• [Work required]:
If a line of the data below contains the string "down", copy it into your answer.

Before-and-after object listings

::::::

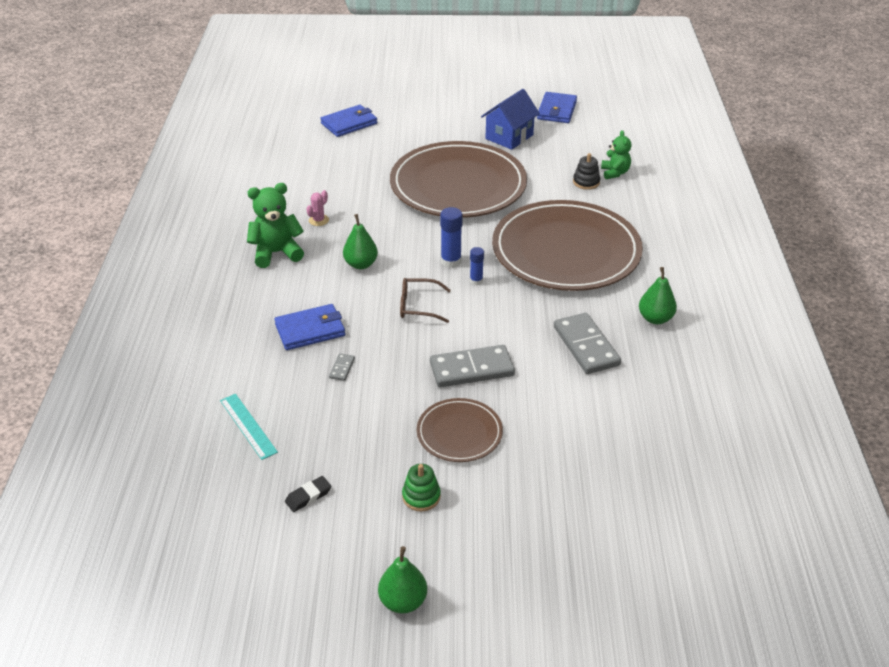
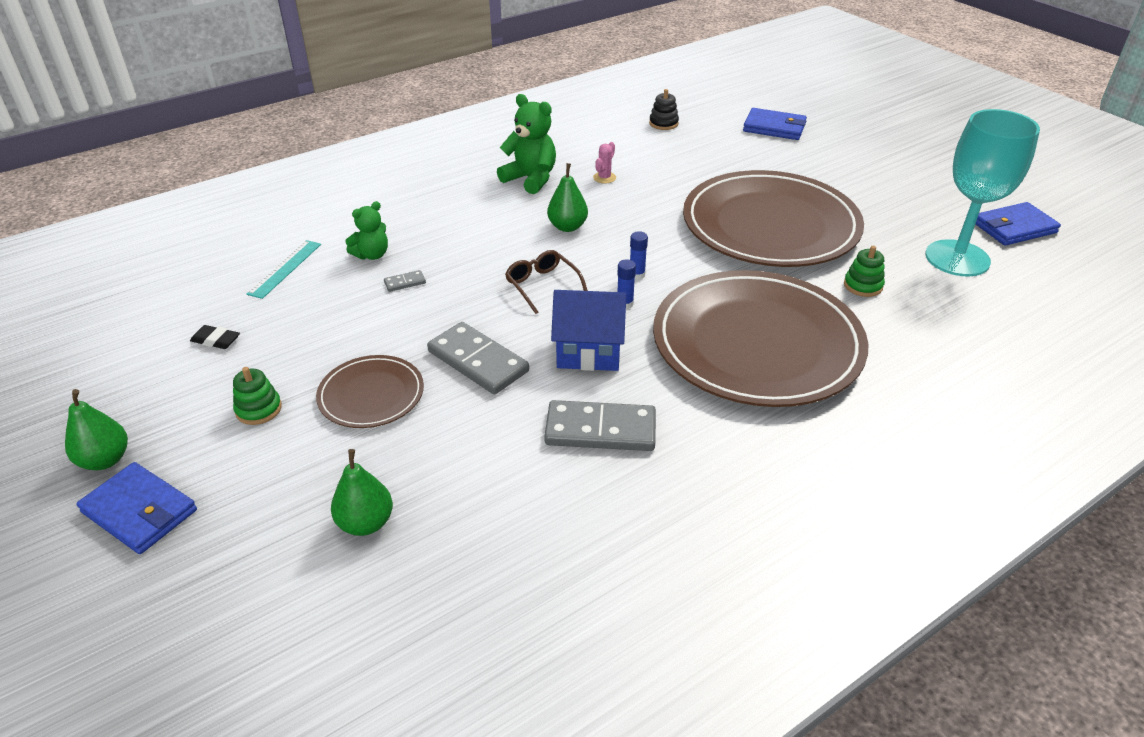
camera: 55 degrees right, 0 degrees up
(310, 330) = (442, 242): blue wallet -> blue wallet (140, 511)
(318, 220) = (604, 178): pink cactus -> pink cactus turned 60 degrees counterclockwise
(451, 261) = (637, 275): blue glue stick -> blue glue stick, size x0.62
(509, 137) = (907, 219): blue house -> blue house (588, 351)
(553, 187) = (863, 285): none -> green stacking toy
(563, 143) = (957, 258): none -> turquoise goblet
(585, 346) = (600, 430): grey domino -> grey domino turned 60 degrees clockwise
(586, 182) = (909, 305): black stacking toy -> black stacking toy (663, 123)
(615, 173) = (963, 319): green teddy bear -> green teddy bear (372, 255)
(655, 318) = (717, 469): green pear -> green pear (366, 523)

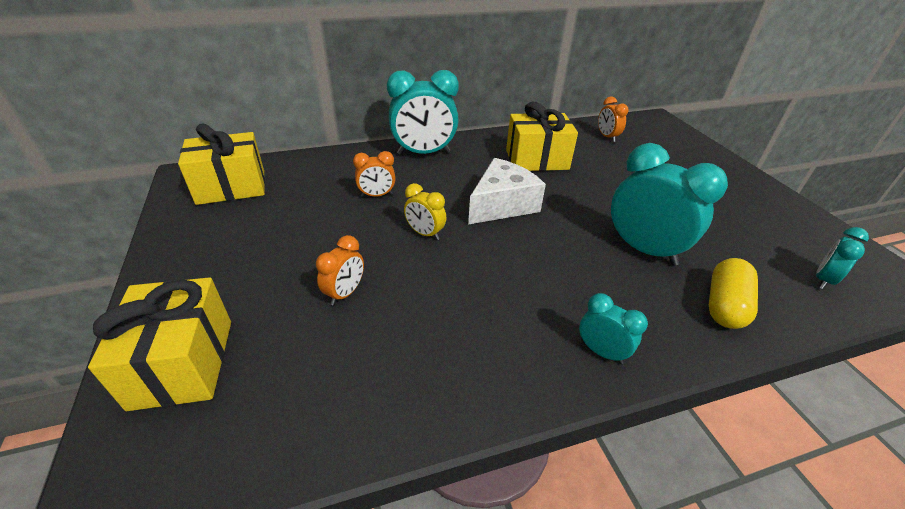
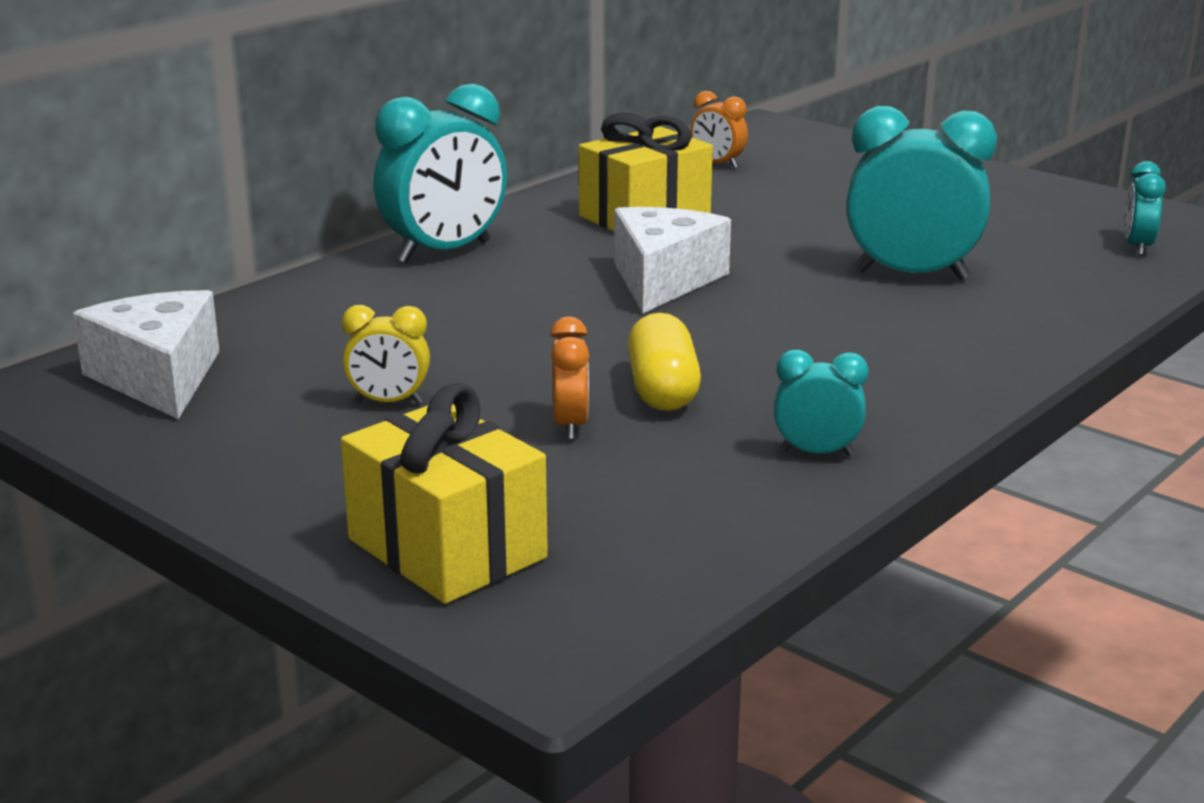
camera: 30 degrees left, 15 degrees down
(231, 187) = (159, 377): yellow gift -> white cheese
(377, 195) = (448, 320): orange clock -> none
(425, 234) = (593, 339): yellow clock -> yellow clock (389, 402)
(601, 351) = (963, 375): turquoise clock -> turquoise clock (816, 453)
(724, 305) = (1055, 298): yellow capsule -> yellow capsule (662, 390)

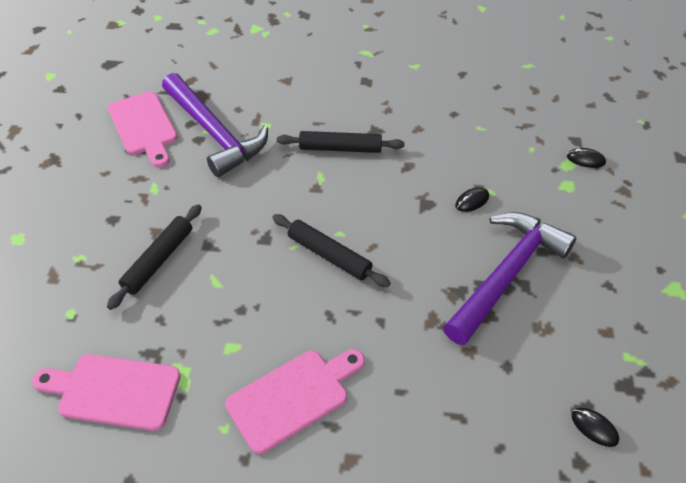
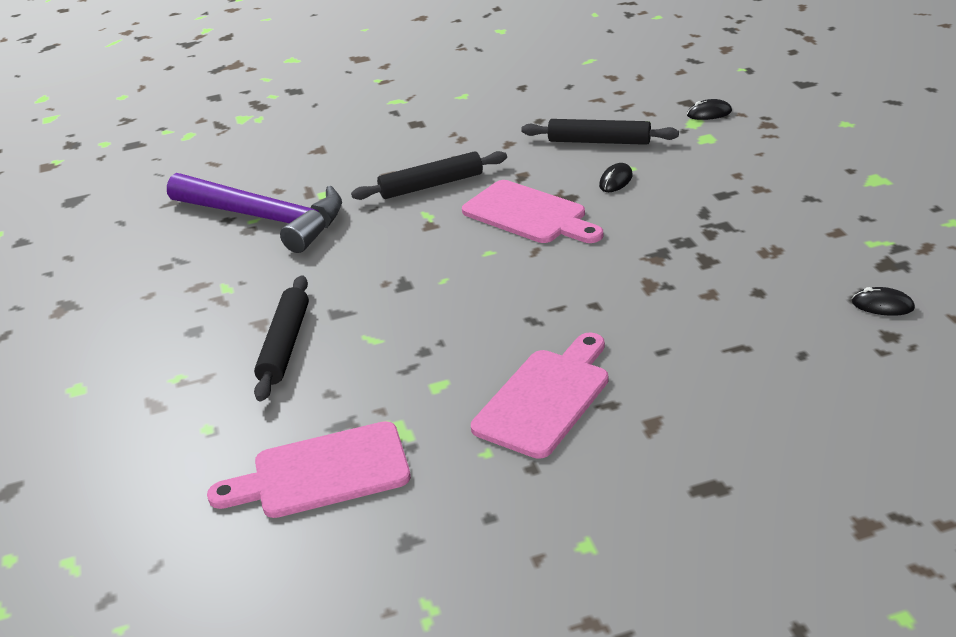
camera: 20 degrees left, 15 degrees down
(144, 126) = (167, 240): pink cutting board -> pink cutting board (529, 214)
(329, 255) = (491, 273): black rolling pin -> black rolling pin (599, 141)
(506, 275) = (700, 224): purple hammer -> none

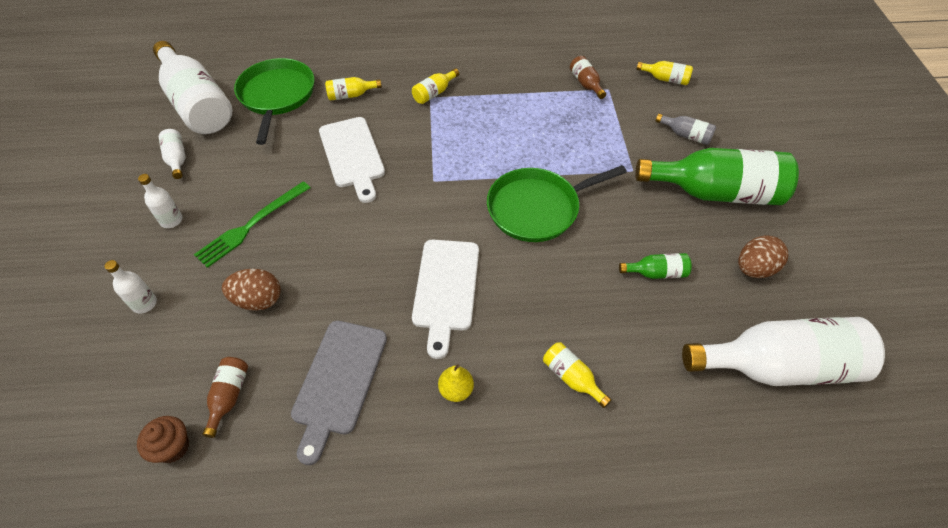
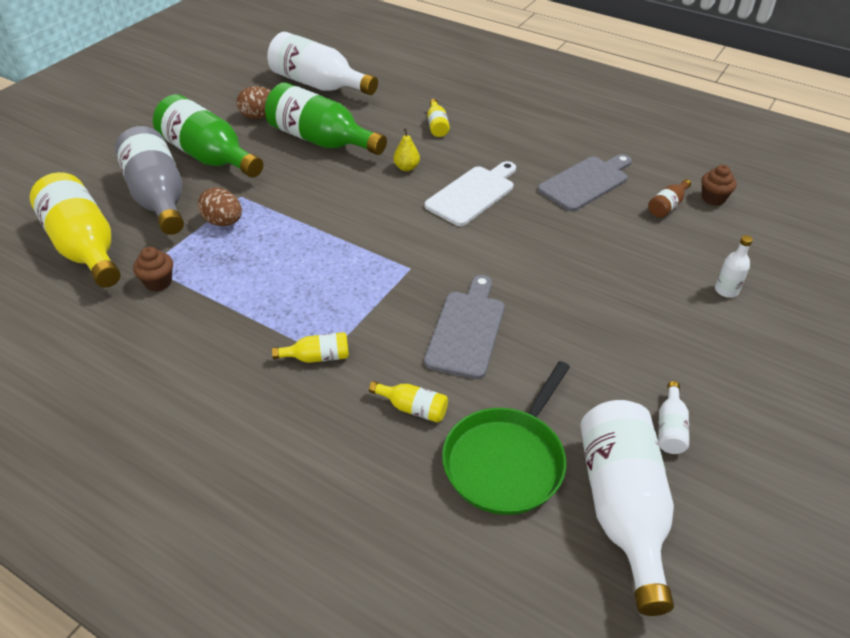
camera: 145 degrees left, 10 degrees down
(171, 220) = (689, 354): white bottle -> none
(251, 225) = (607, 310): green fork -> none
(258, 300) = (624, 250): brown egg -> brown egg (223, 222)
(352, 155) = (467, 330): white cutting board -> grey cutting board
(456, 390) = (512, 149): yellow pear -> yellow pear (406, 167)
(537, 208) = (349, 208): green pan -> none
(586, 83) = (158, 282): brown bottle -> brown cupcake
(656, 273) = (321, 140): green bottle -> green bottle, size x2.34
(665, 79) = (84, 247): yellow bottle -> yellow bottle, size x2.34
(686, 135) = (158, 197): grey bottle -> grey bottle, size x2.34

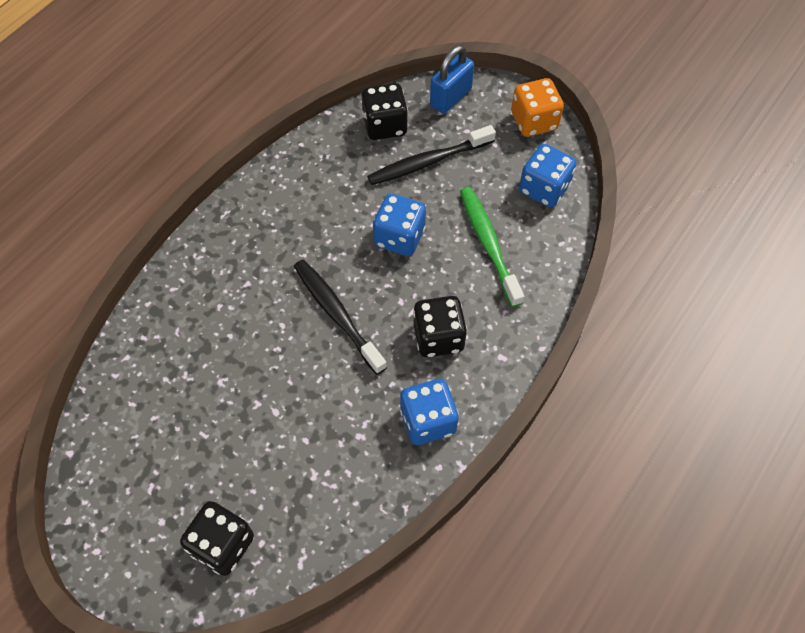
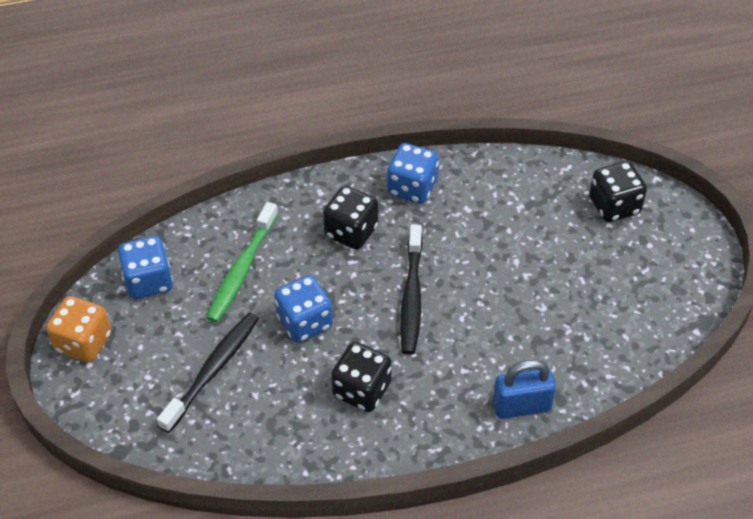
camera: 140 degrees left, 10 degrees down
(385, 125) = (212, 434): black dice -> black dice (362, 390)
(428, 162) = (212, 370): black toothbrush -> black toothbrush turned 75 degrees counterclockwise
(450, 97) = (123, 419): blue padlock -> blue padlock (521, 406)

::::::

• [Written solution]:
camera: 30 degrees left, 15 degrees down
camera: 20 degrees left, 15 degrees down
camera: 145 degrees left, 10 degrees down
camera: 140 degrees left, 10 degrees down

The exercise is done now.